== Exercise aim ==
Find the line containing "(573, 61) = (626, 173): red". Retype it and every line after it through the end of the entries, exactly as written, with nothing added.

[Before-and-after object listings]
· · · · ·
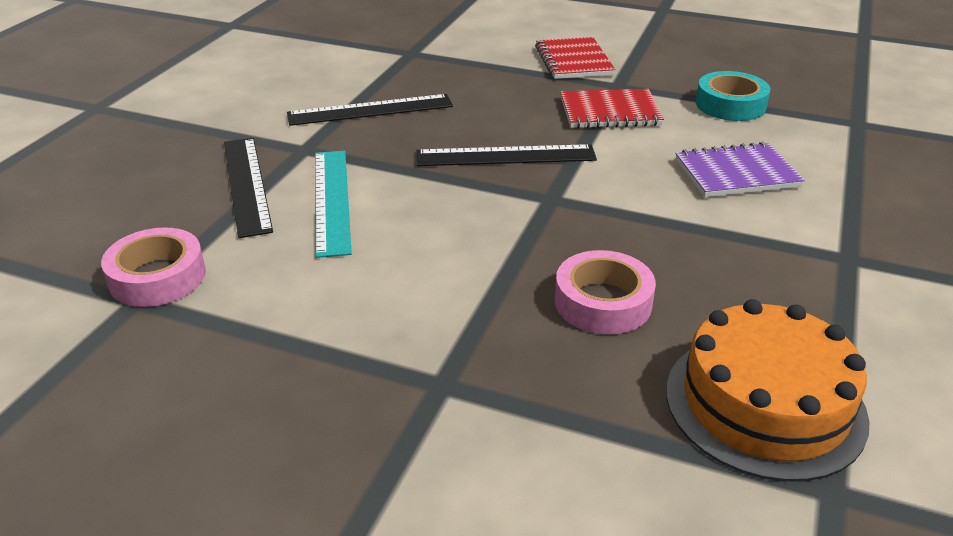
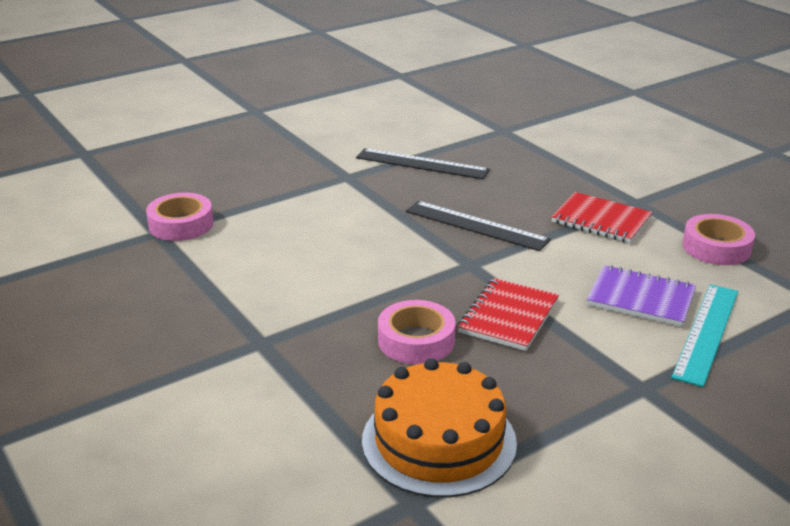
camera: 35 degrees right, 5 degrees down
(246, 184) = (287, 188): black ruler -> none
(331, 200) = (325, 215): turquoise ruler -> turquoise ruler (706, 332)
(573, 61) = (626, 173): red notebook -> red notebook (508, 317)
(730, 105) = (716, 247): turquoise tape -> pink tape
· · · · ·
== Task answer ==
(573, 61) = (626, 173): red notebook -> red notebook (508, 317)
(730, 105) = (716, 247): turquoise tape -> pink tape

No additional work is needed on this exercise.